[Provided material]:

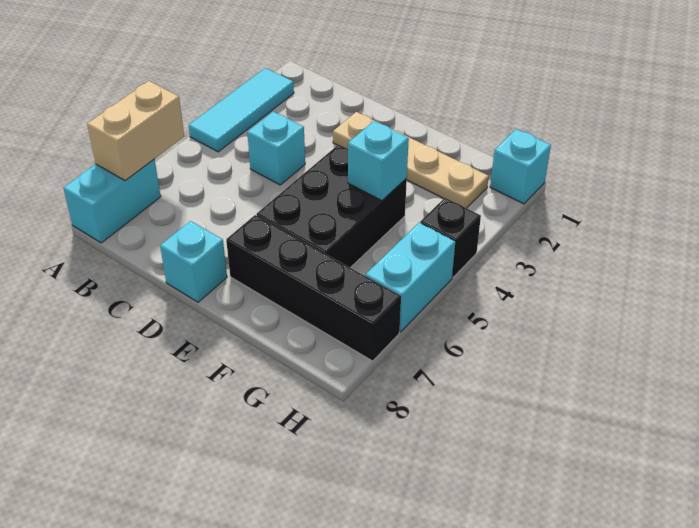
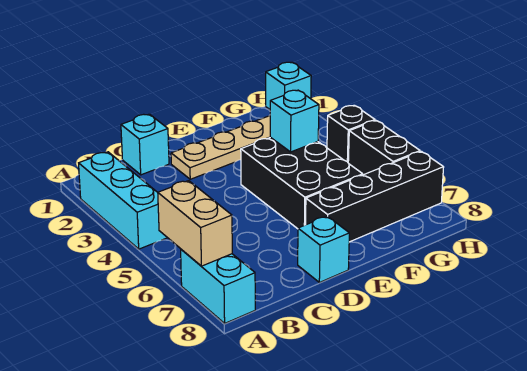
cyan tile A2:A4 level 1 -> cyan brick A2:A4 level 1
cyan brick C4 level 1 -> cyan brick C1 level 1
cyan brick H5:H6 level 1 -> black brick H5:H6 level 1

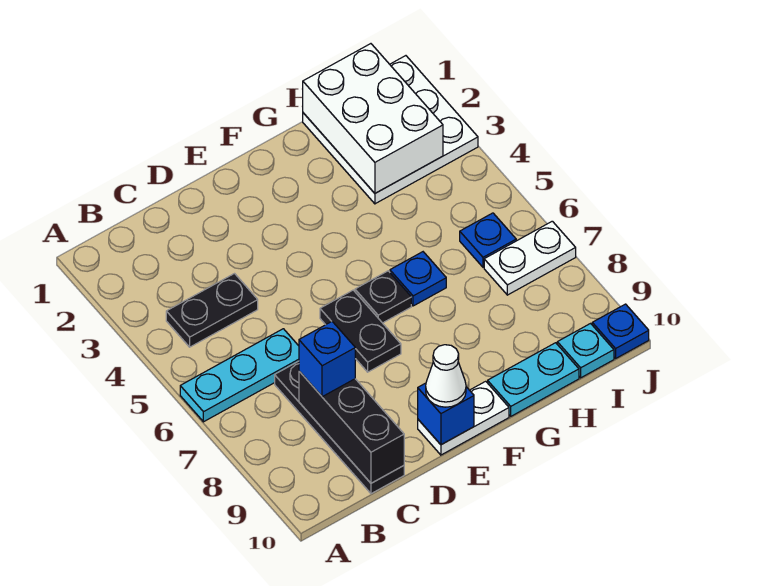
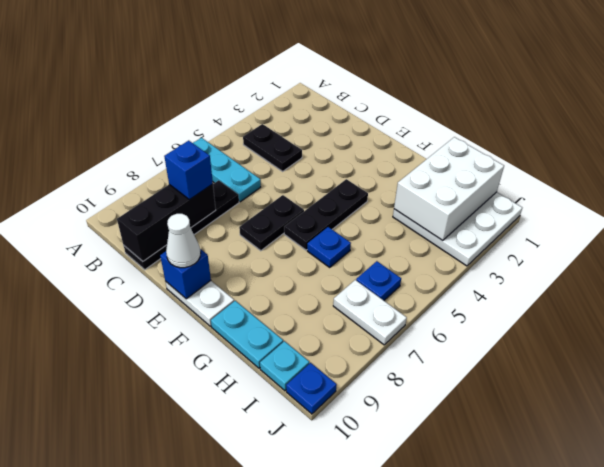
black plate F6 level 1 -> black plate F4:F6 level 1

[Exercise brief]: Reproduce all of the material above word for word. Omit the pictures.

[Answer to this exercise]:
cyan tile A2:A4 level 1 -> cyan brick A2:A4 level 1
cyan brick C4 level 1 -> cyan brick C1 level 1
cyan brick H5:H6 level 1 -> black brick H5:H6 level 1

black plate F6 level 1 -> black plate F4:F6 level 1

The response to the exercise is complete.